> [RECORDS]:
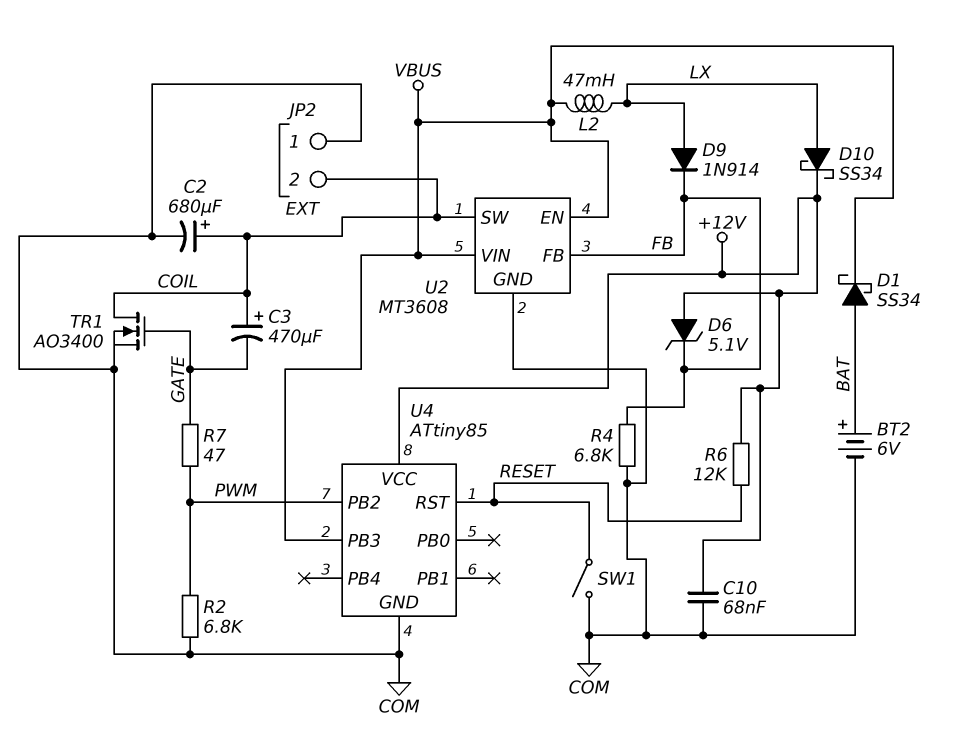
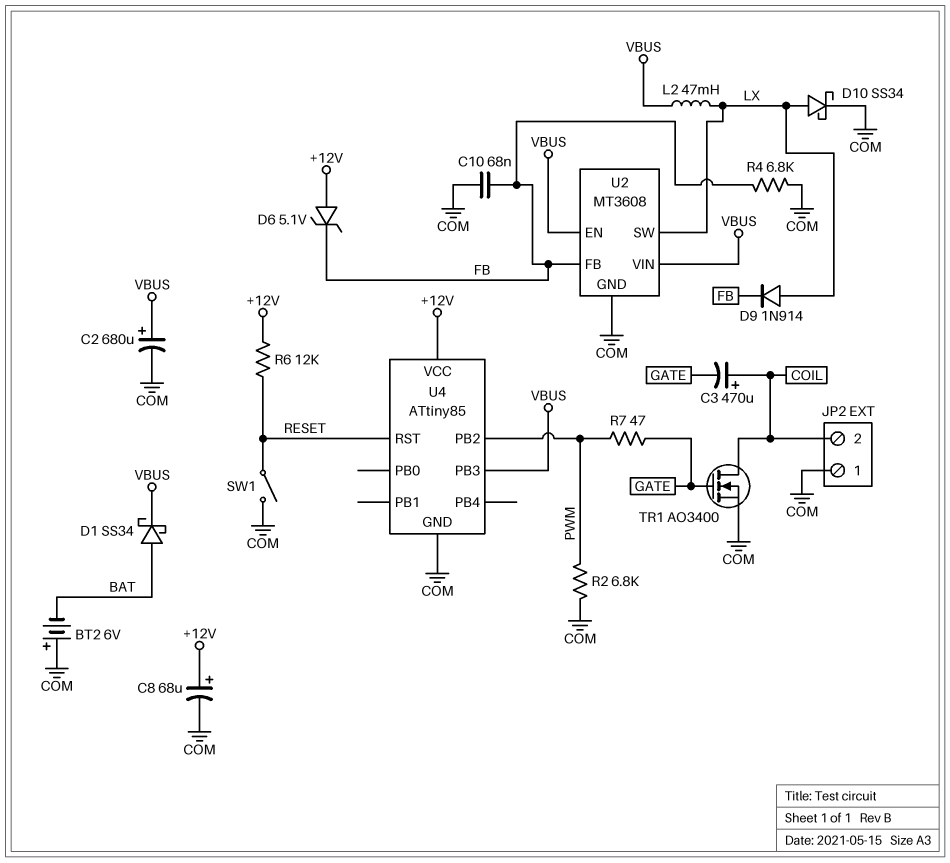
BT2: 6V (plus BAT, minus COM) -> 6V (plus COM, minus BAT)
C2: 680uF (plus COIL, minus COM) -> 680uF (plus VBUS, minus COM)
C8: none -> 68uF (plus +12V, minus COM)
C10: 68nF (+12V, COM) -> 68nF (COM, FB)
D10: schottky SS34 (A LX, K +12V) -> schottky SS34 (A LX, K COM)
U2 pin SW: COIL -> LX

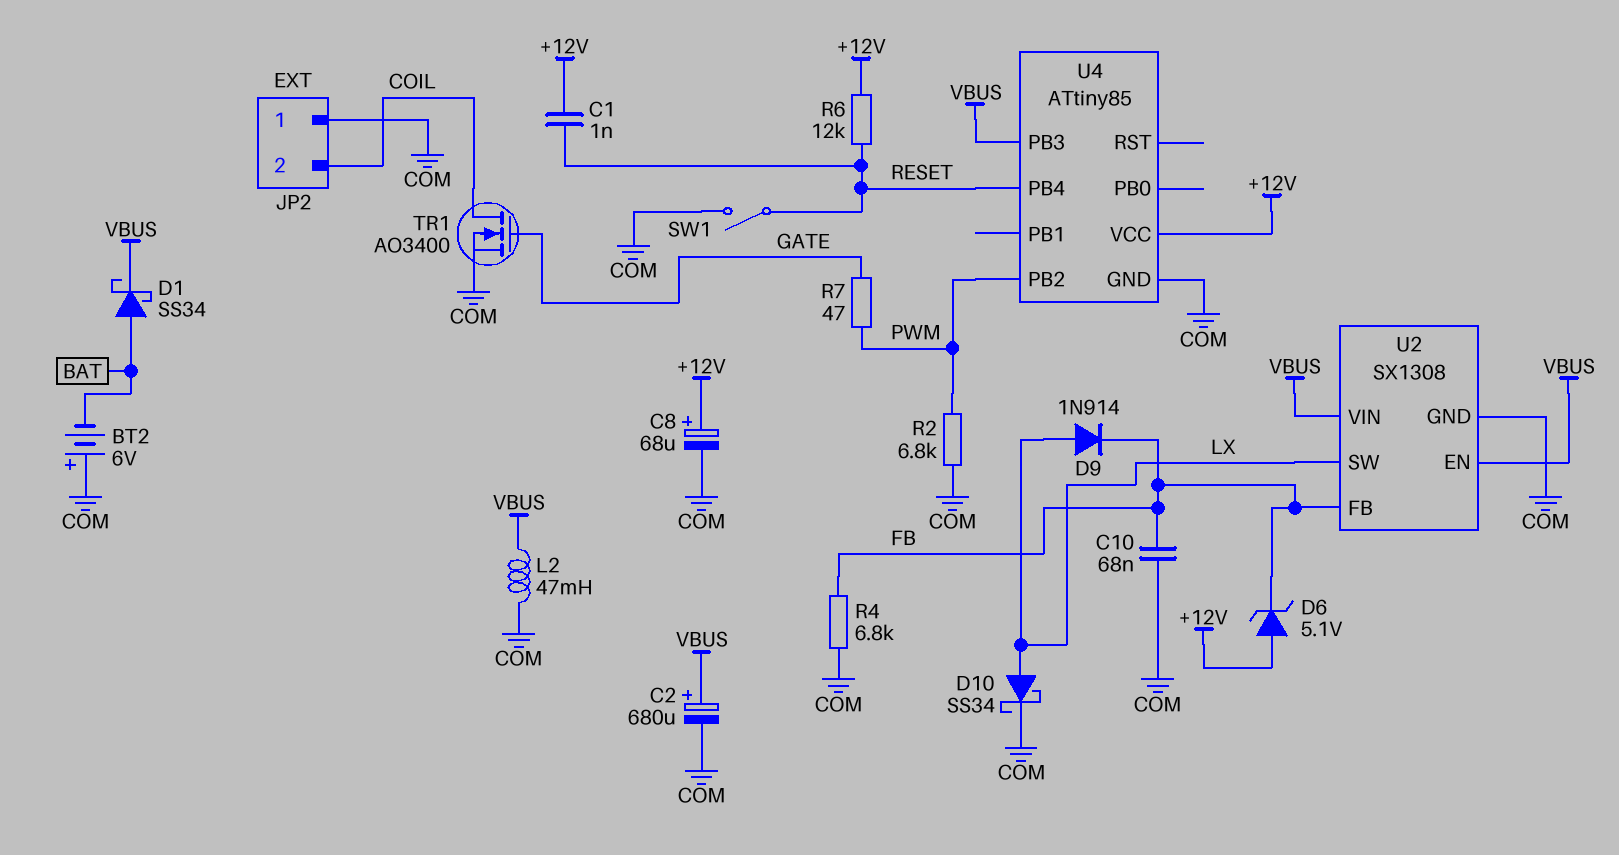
C1: none -> 1nF (+12V, RESET)
C3: 470uF (plus COIL, minus GATE) -> none
L2: 47mH (LX, VBUS) -> 47mH (COM, VBUS)
U2: MT3608 -> SX1308
U4 pin PB4: none -> RESET
U4 pin RST: RESET -> none

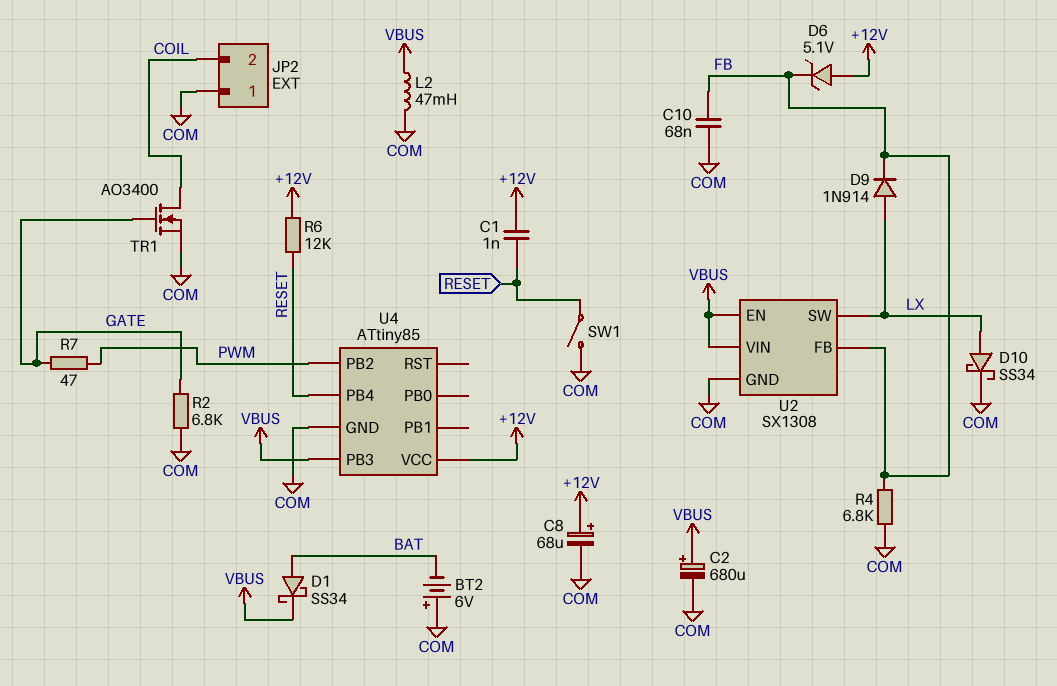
R2: 6.8k (COM, PWM) -> 6.8k (COM, GATE)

> [AIM OF THE TASK]: Wherever the word "VBUS" shows up in the material, copy the line it is on.

> [SOLVED EXERCISE]:
C2: 680uF (plus COIL, minus COM) -> 680uF (plus VBUS, minus COM)
L2: 47mH (LX, VBUS) -> 47mH (COM, VBUS)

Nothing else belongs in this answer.